PROVIDED INFORMATION START

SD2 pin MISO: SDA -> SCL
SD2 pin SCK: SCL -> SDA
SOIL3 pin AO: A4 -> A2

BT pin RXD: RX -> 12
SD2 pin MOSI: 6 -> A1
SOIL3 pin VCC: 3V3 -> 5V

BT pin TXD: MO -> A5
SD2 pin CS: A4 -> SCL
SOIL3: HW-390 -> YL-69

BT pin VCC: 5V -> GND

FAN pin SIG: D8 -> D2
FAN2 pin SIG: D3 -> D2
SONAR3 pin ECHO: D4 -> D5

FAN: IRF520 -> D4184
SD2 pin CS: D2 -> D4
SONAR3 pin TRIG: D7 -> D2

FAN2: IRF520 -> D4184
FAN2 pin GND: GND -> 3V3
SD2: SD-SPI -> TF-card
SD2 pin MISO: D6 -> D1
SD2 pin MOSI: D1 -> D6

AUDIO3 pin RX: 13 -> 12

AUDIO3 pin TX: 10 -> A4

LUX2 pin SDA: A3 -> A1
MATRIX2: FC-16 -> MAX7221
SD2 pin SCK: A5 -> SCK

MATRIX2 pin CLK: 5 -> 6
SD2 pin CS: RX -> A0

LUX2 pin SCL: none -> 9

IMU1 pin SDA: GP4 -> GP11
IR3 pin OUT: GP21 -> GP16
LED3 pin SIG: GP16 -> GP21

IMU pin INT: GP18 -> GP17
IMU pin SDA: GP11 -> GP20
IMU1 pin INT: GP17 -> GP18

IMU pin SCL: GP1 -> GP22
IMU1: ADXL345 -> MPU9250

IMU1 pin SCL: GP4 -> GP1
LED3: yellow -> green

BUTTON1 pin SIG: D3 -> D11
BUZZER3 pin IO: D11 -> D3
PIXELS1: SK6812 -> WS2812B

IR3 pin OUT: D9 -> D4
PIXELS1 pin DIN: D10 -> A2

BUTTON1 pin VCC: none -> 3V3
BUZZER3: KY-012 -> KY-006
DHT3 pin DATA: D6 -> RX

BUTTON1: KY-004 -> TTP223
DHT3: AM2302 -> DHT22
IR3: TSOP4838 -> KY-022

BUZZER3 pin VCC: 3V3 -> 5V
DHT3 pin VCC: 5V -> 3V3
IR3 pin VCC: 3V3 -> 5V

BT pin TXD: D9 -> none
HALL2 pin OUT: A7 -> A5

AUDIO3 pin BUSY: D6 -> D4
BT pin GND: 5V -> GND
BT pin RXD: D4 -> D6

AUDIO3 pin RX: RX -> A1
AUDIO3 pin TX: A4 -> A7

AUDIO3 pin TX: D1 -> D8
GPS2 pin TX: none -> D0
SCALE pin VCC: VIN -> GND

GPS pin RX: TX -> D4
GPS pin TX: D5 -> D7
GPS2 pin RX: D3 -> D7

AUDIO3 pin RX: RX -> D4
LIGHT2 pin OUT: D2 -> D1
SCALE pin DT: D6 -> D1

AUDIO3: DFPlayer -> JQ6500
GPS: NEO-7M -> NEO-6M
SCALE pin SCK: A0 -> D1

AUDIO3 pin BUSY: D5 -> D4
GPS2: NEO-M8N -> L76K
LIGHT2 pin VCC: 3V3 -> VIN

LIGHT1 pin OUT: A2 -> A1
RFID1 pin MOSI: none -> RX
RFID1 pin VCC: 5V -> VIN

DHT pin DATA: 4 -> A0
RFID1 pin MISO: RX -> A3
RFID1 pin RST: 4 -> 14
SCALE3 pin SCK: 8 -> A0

PROVIDED INFORMATION END

Once the line with "IMU1 pin SCL: GP4 -> GP1" is found in the records above, print exactly that line and every line after it through the line with "DHT3 pin DATA: D6 -> RX".

IMU1 pin SCL: GP4 -> GP1
LED3: yellow -> green

BUTTON1 pin SIG: D3 -> D11
BUZZER3 pin IO: D11 -> D3
PIXELS1: SK6812 -> WS2812B

IR3 pin OUT: D9 -> D4
PIXELS1 pin DIN: D10 -> A2

BUTTON1 pin VCC: none -> 3V3
BUZZER3: KY-012 -> KY-006
DHT3 pin DATA: D6 -> RX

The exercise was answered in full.